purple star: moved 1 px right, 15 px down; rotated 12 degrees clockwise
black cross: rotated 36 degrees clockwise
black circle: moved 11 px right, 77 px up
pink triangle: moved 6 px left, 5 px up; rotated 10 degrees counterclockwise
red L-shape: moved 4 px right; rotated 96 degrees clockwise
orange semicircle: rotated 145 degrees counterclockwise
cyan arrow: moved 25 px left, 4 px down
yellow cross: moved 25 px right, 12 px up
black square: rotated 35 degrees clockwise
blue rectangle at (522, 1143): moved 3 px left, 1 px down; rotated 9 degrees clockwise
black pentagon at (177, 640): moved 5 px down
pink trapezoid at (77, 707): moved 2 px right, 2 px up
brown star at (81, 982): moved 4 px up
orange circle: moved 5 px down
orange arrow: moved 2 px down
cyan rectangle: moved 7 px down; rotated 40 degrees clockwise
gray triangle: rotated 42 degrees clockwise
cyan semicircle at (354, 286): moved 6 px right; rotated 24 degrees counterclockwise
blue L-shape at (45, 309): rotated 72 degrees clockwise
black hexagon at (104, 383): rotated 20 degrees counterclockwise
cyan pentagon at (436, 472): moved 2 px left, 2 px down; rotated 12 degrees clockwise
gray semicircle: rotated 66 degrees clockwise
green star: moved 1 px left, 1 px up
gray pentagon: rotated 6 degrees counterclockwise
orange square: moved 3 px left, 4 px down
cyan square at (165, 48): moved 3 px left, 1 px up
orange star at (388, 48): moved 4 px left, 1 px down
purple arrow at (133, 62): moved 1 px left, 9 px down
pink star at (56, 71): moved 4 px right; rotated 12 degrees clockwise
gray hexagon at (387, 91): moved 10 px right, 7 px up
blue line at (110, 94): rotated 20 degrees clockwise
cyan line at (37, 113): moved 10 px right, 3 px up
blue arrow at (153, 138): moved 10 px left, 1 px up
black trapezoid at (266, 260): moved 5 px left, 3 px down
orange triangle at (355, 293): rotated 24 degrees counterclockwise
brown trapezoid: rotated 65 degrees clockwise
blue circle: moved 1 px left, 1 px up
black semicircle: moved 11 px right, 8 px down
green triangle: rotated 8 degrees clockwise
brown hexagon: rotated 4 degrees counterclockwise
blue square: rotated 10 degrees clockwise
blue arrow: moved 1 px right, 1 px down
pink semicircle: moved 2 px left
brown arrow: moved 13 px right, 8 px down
━━━━━━━━━━
ABOUT THIS EXERCISE: Where the word "square" is present in a line of the listing, copy that line.

ANSWER:
black square: rotated 35 degrees clockwise
orange square: moved 3 px left, 4 px down
cyan square at (165, 48): moved 3 px left, 1 px up
blue square: rotated 10 degrees clockwise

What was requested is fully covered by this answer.